◆ Work task ◆
Tally the lines below that contain "cupcake" and reply with only the tally.

[Records for processing]

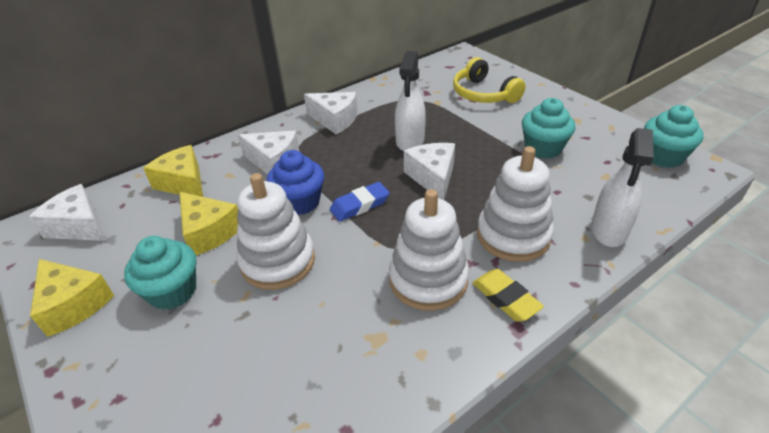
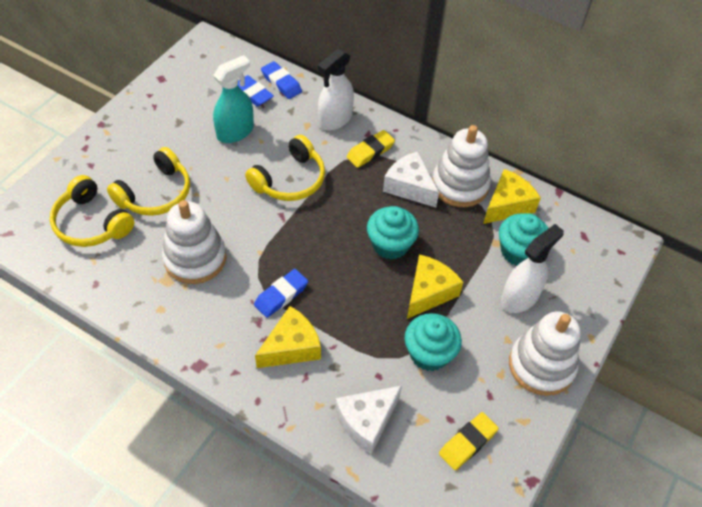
blue cupcake: [267,150,324,215] = 1 -> none = 0
blue eraser: [330,182,390,222] = 1 -> [238,75,274,106] [254,269,308,318] [261,61,302,99] = 3
turquoise spray bottle: none = 0 -> [213,55,254,143] = 1
white cheese: [29,184,106,241] [238,131,299,174] [304,92,358,134] [404,143,455,200] = 4 -> [335,386,402,454] [383,151,439,208] = 2
yellow eraser: [472,269,544,321] = 1 -> [347,130,395,168] [439,412,499,470] = 2
yellow headphones: [453,57,526,103] = 1 -> [50,175,134,247] [107,147,190,216] [245,135,325,201] = 3

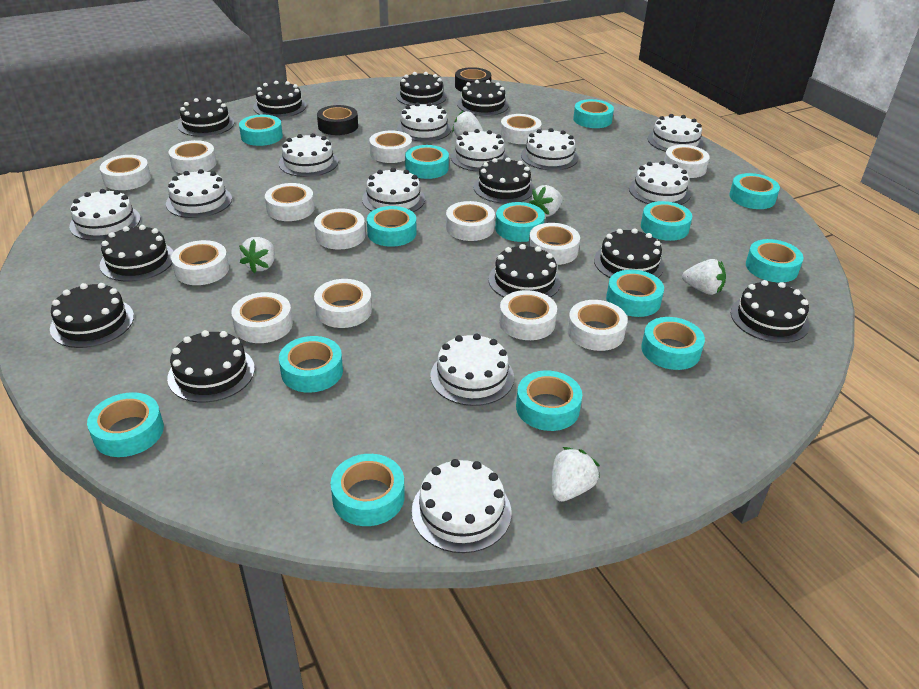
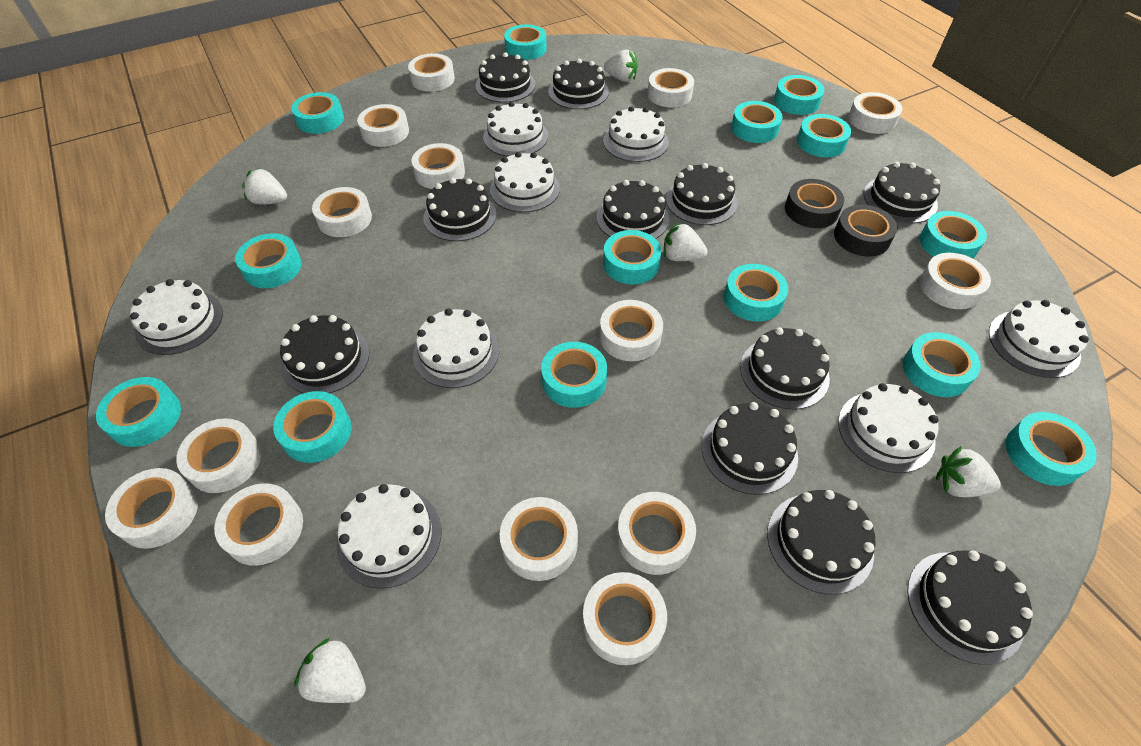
white cake: [69,189,141,241] [166,169,232,218] [279,133,338,177] [362,168,425,212] [397,102,451,142] [411,459,511,553] [430,333,514,406] [451,129,508,172] [521,128,578,170] [629,161,691,205] [648,114,704,152] = 11 -> [130,279,223,355] [336,484,441,589] [413,309,499,388] [483,102,548,157] [490,152,560,212] [603,106,669,162] [838,383,939,473] [989,300,1089,378] = 8

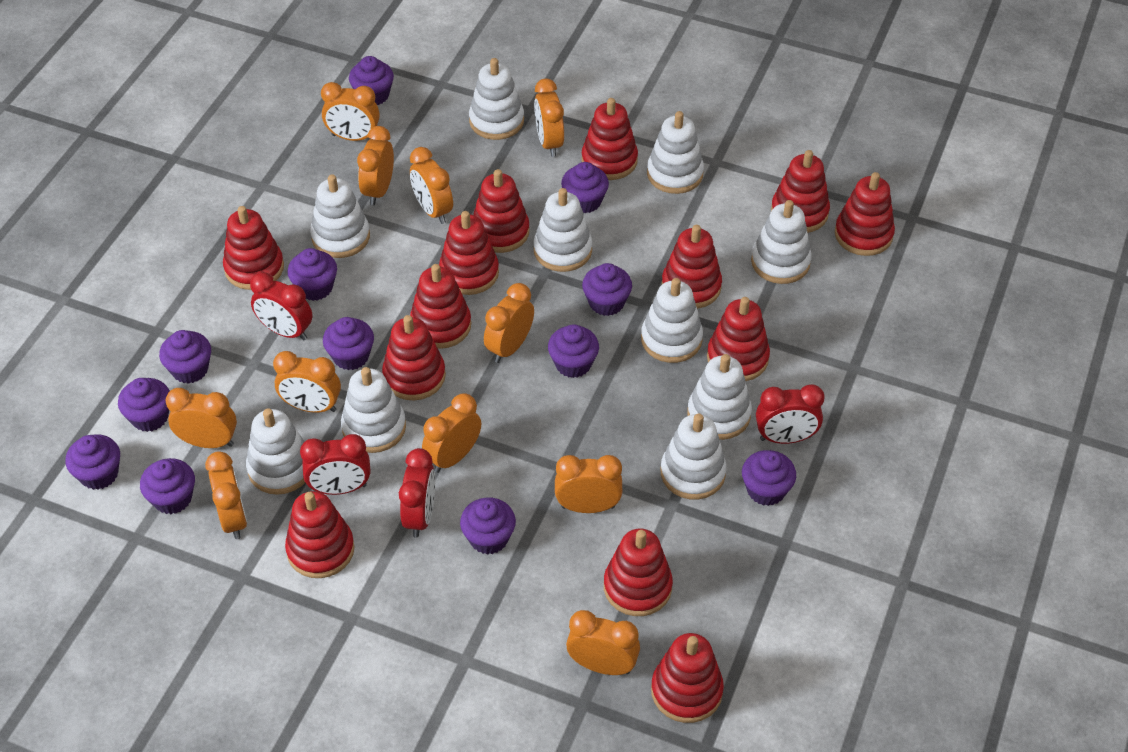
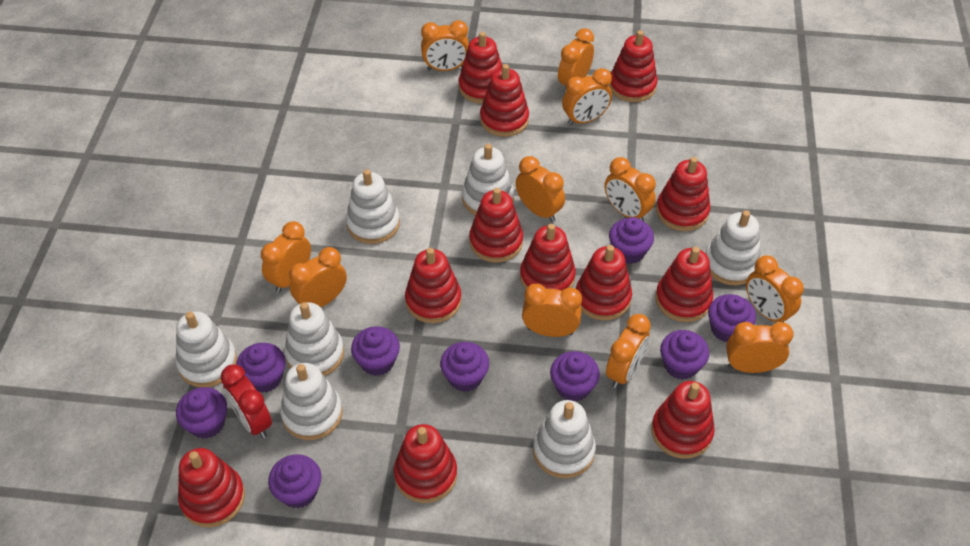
purple cupcake: [65,434,120,490] [118,378,170,432] [140,458,195,514] [159,330,211,384] [287,248,337,301] [323,317,374,370] [349,56,394,105] [460,498,516,555] [548,324,599,378] [561,162,609,213] [582,263,632,316] [742,450,796,506] = 12 -> [176,387,227,439] [236,343,286,393] [268,454,321,508] [351,326,400,376] [440,342,489,392] [550,351,600,401] [609,217,654,264] [660,330,709,380] [708,294,756,342] = 9
red clock: [250,272,312,340] [300,434,370,495] [399,448,435,538] [756,384,825,444] = 4 -> [221,365,272,438] = 1
red stacking toy: [223,206,284,290] [285,491,355,578] [382,315,446,400] [410,264,471,349] [439,211,499,295] [473,169,530,253] [581,98,638,180] [604,529,673,616] [651,633,724,723] [662,225,722,309] [707,297,770,381] [771,150,830,233] [835,172,895,256] = 13 -> [178,448,245,527] [394,424,457,503] [405,248,462,323] [459,32,502,104] [469,188,523,262] [480,64,529,137] [520,224,576,290] [576,245,632,321] [609,30,658,102] [651,381,715,459] [655,247,713,322] [656,157,710,231] = 12
white stacking toy: [246,408,305,495] [310,175,370,258] [341,367,406,453] [469,58,524,140] [533,188,592,272] [641,278,703,363] [647,111,704,194] [661,413,727,499] [687,354,752,440] [751,200,812,284] = 10 -> [176,311,237,387] [280,363,343,440] [284,302,344,376] [346,169,400,244] [462,144,514,215] [533,400,596,478] [705,210,761,285] = 7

[/Records for processing]

◆ Result of the task ◆
2